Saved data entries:
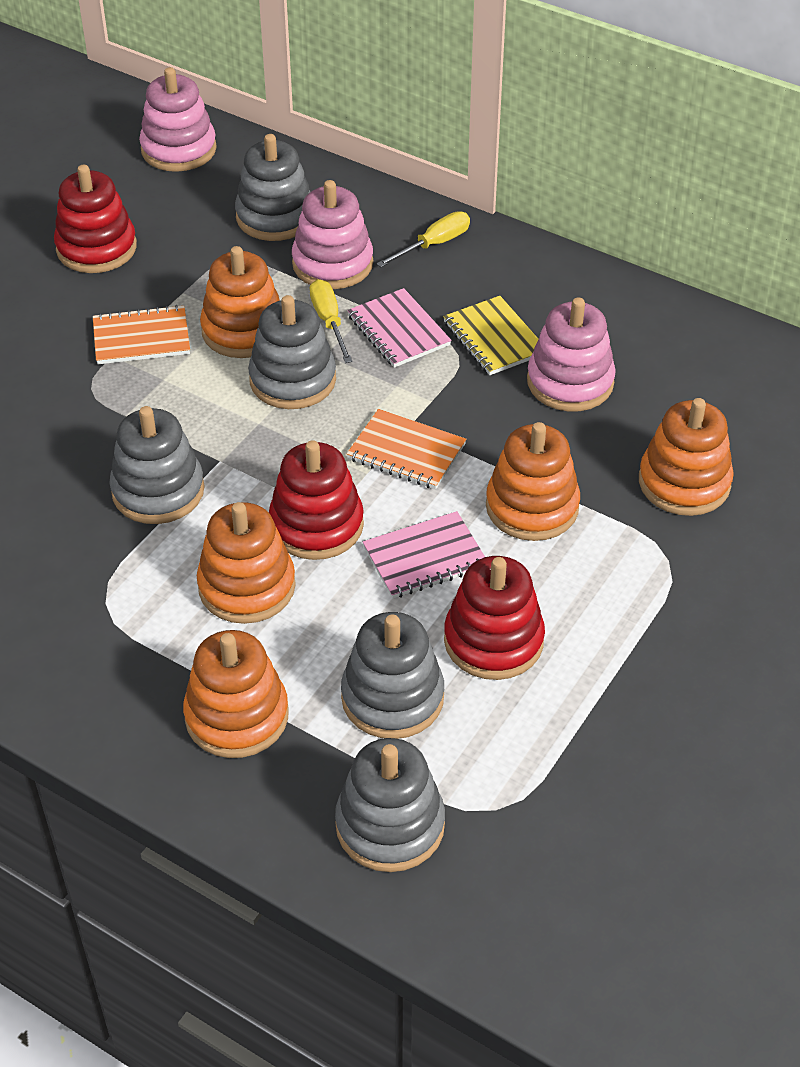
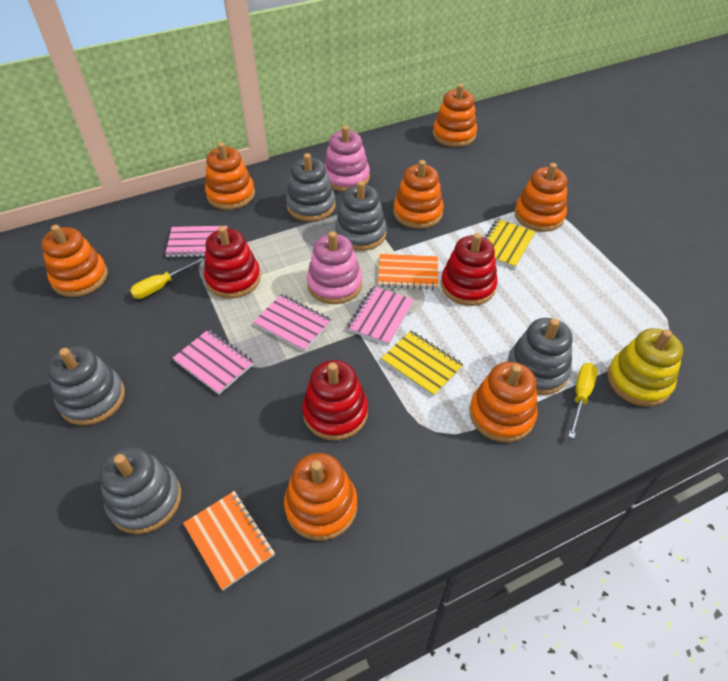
orange stacking toy: 5 -> 7
pink notebook: 2 -> 4
pink stacking toy: 3 -> 2
yellow notebook: 1 -> 2
yellow stacking toy: 0 -> 1

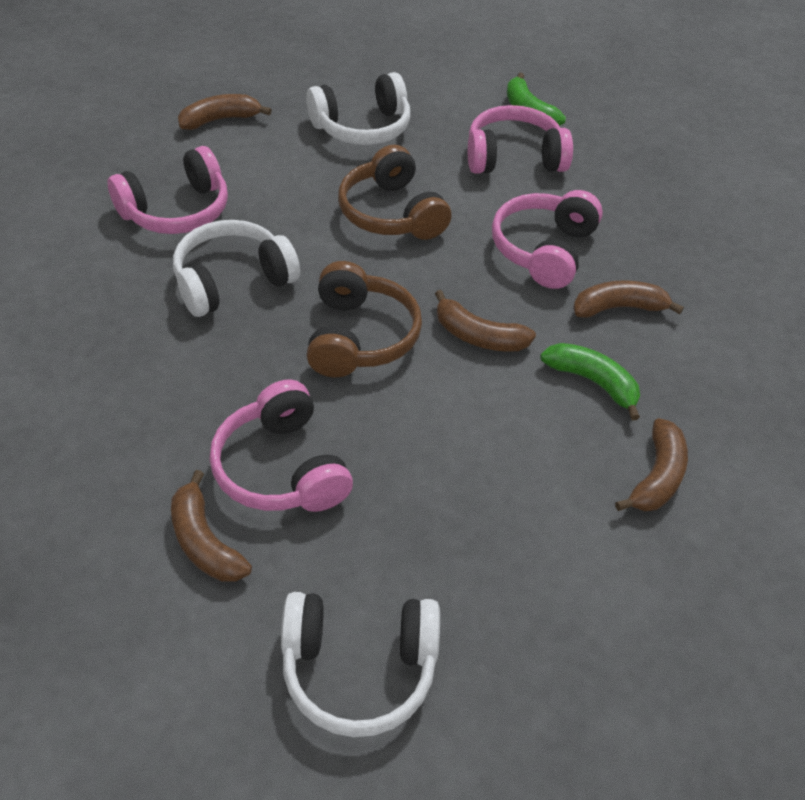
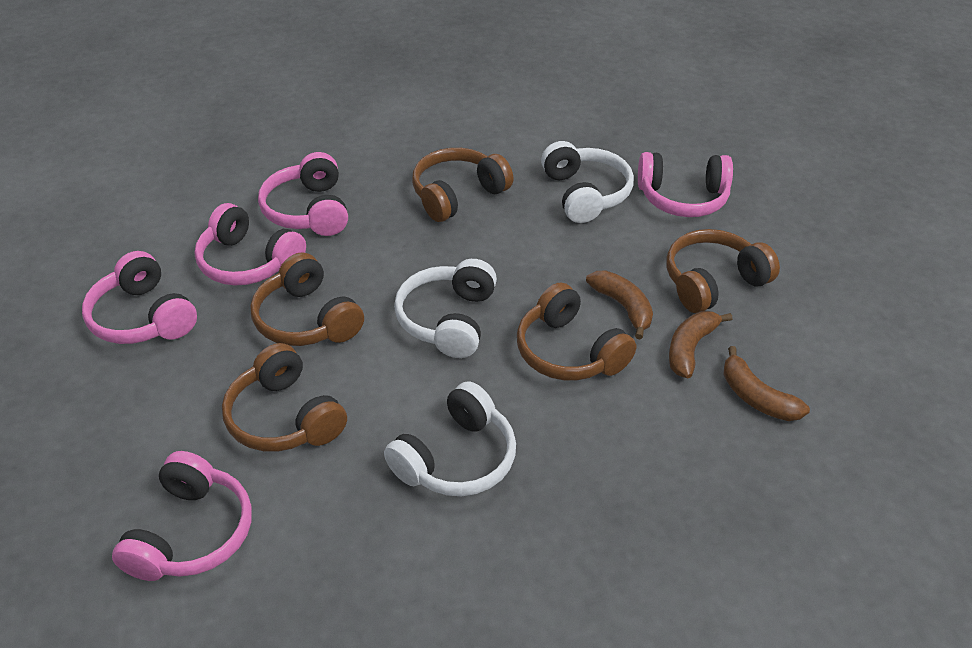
brown banana: 5 -> 3
brown headphones: 2 -> 5
green banana: 2 -> 0
pink headphones: 4 -> 5

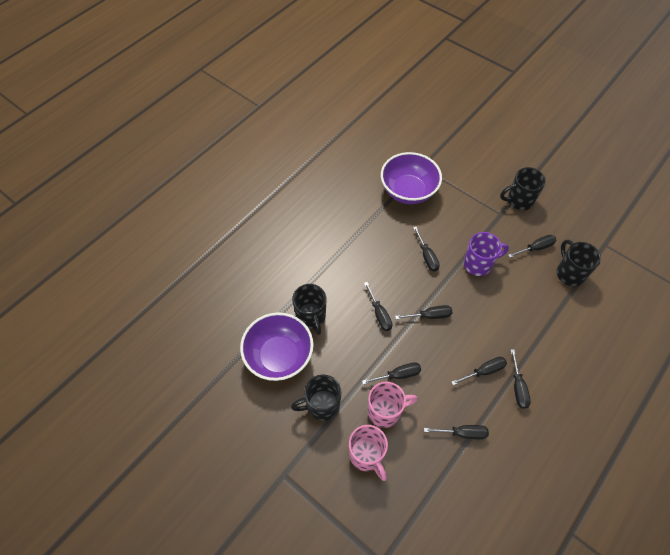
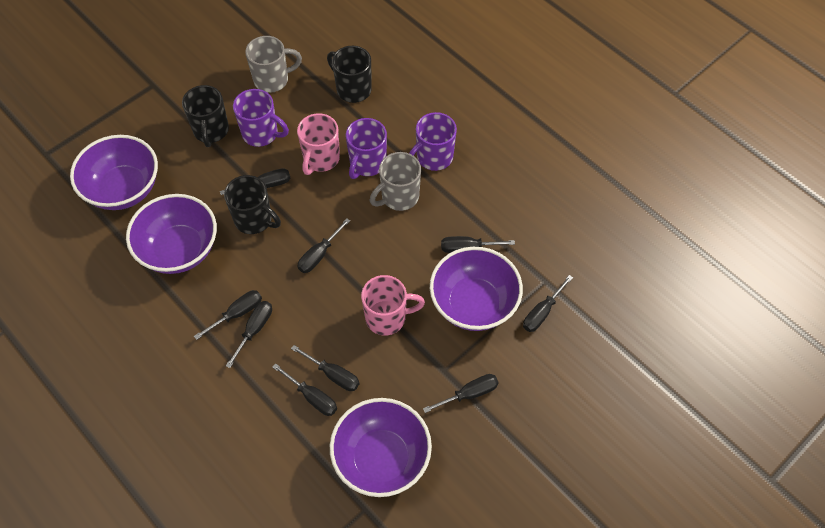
black mug: 4 -> 3
black screwdriver: 8 -> 9
grey mug: 0 -> 2
purple bowl: 2 -> 4
purple mug: 1 -> 3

WHAT THE EXERCISE ASKS: Say only the number of lines of the data above in which the string "brown" occurs.

RESULT FOR THIS EXERCISE: 2